### DATASET
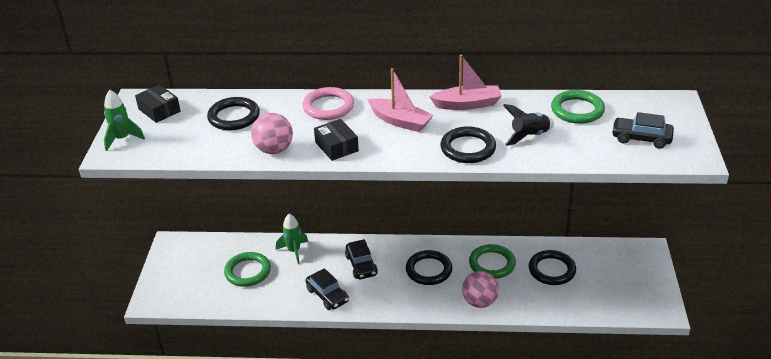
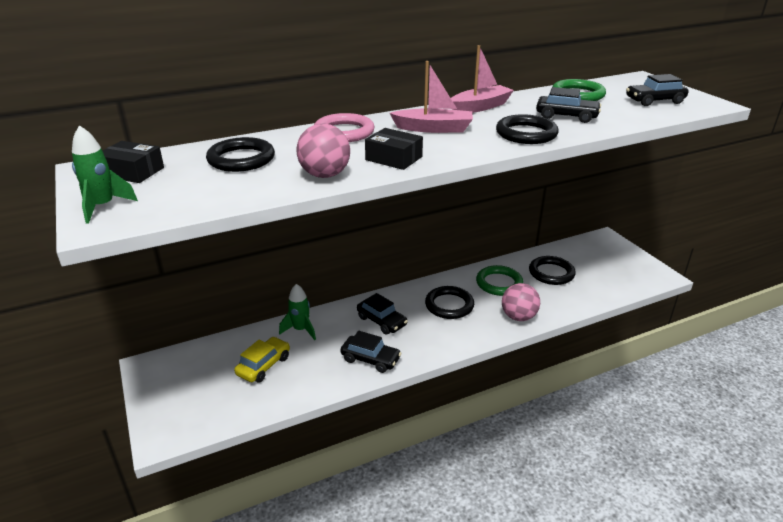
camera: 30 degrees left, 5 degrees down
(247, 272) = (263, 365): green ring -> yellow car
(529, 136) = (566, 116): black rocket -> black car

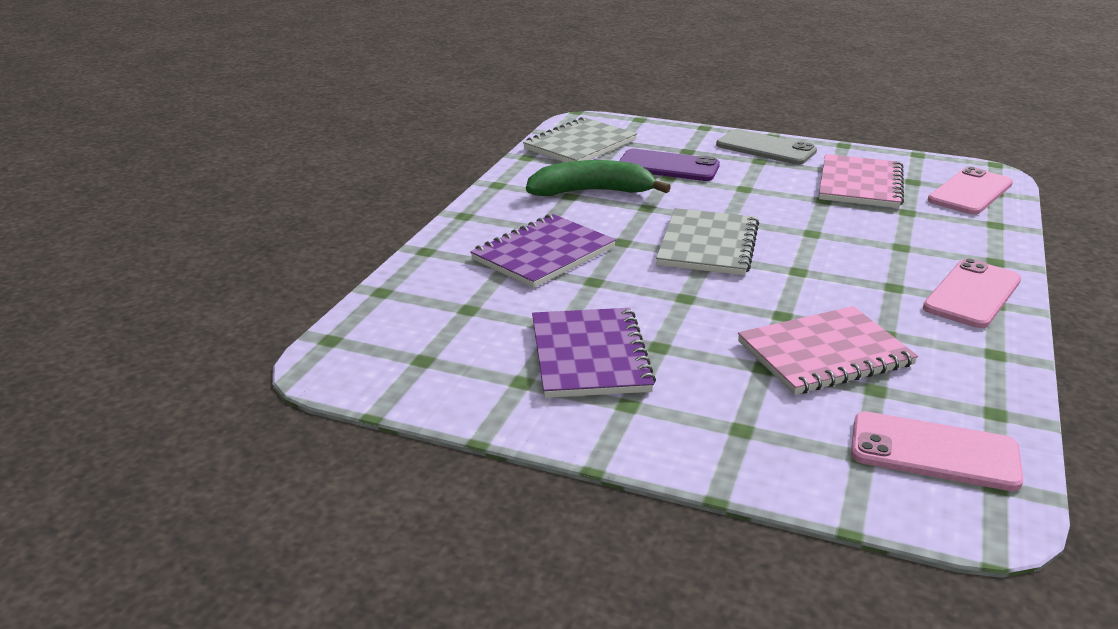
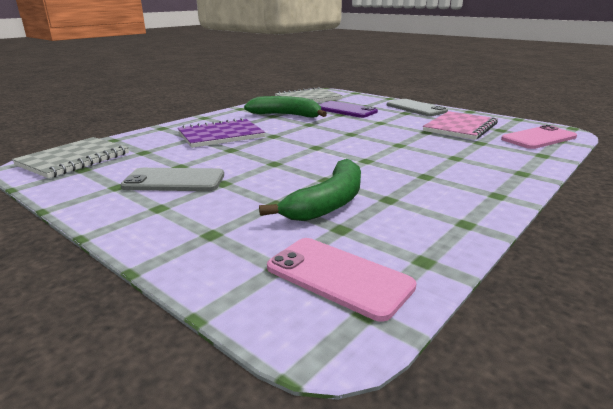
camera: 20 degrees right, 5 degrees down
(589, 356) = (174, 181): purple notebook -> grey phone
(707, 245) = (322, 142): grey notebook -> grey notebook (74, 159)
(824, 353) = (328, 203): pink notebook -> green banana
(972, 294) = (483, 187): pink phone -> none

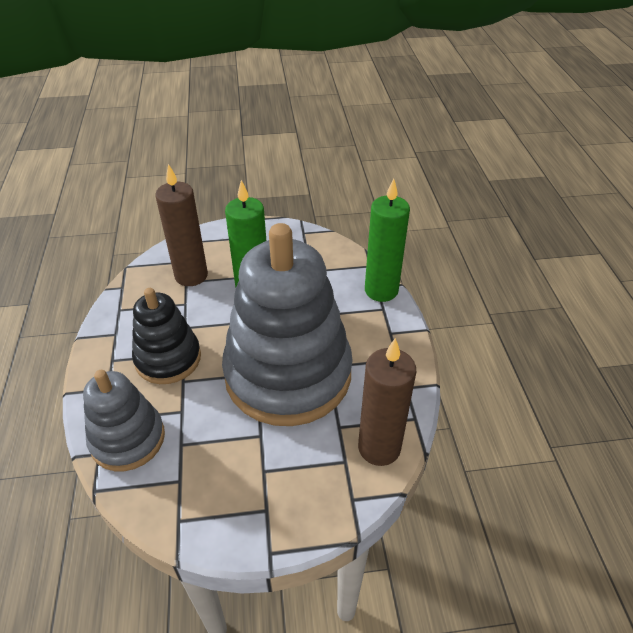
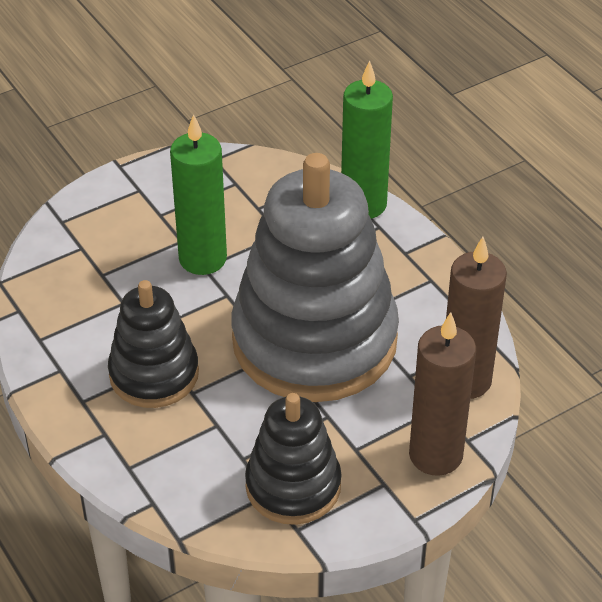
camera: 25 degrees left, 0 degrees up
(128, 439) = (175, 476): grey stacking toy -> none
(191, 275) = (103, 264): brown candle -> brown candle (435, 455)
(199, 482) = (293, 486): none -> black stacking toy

* * *

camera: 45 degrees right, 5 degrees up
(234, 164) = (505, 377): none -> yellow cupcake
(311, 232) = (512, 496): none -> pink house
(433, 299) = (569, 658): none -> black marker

### WHAT THE TASK ASKS
How would the lines above read from the one with "camera: 30 degrees left, 5 degrees down" to the one with "(199, 482) = (293, 486): none", inclusive, with no pictures? Write them out exactly.

### RESPONSE BOX
camera: 30 degrees left, 5 degrees down
(247, 272) = (263, 365): green ring -> yellow car
(529, 136) = (566, 116): black rocket -> black car

camera: 20 degrees right, 5 degrees down
(589, 356) = (174, 181): purple notebook -> grey phone
(707, 245) = (322, 142): grey notebook -> grey notebook (74, 159)
(824, 353) = (328, 203): pink notebook -> green banana
(972, 294) = (483, 187): pink phone -> none

camera: 25 degrees left, 0 degrees up
(128, 439) = (175, 476): grey stacking toy -> none
(191, 275) = (103, 264): brown candle -> brown candle (435, 455)
(199, 482) = (293, 486): none -> black stacking toy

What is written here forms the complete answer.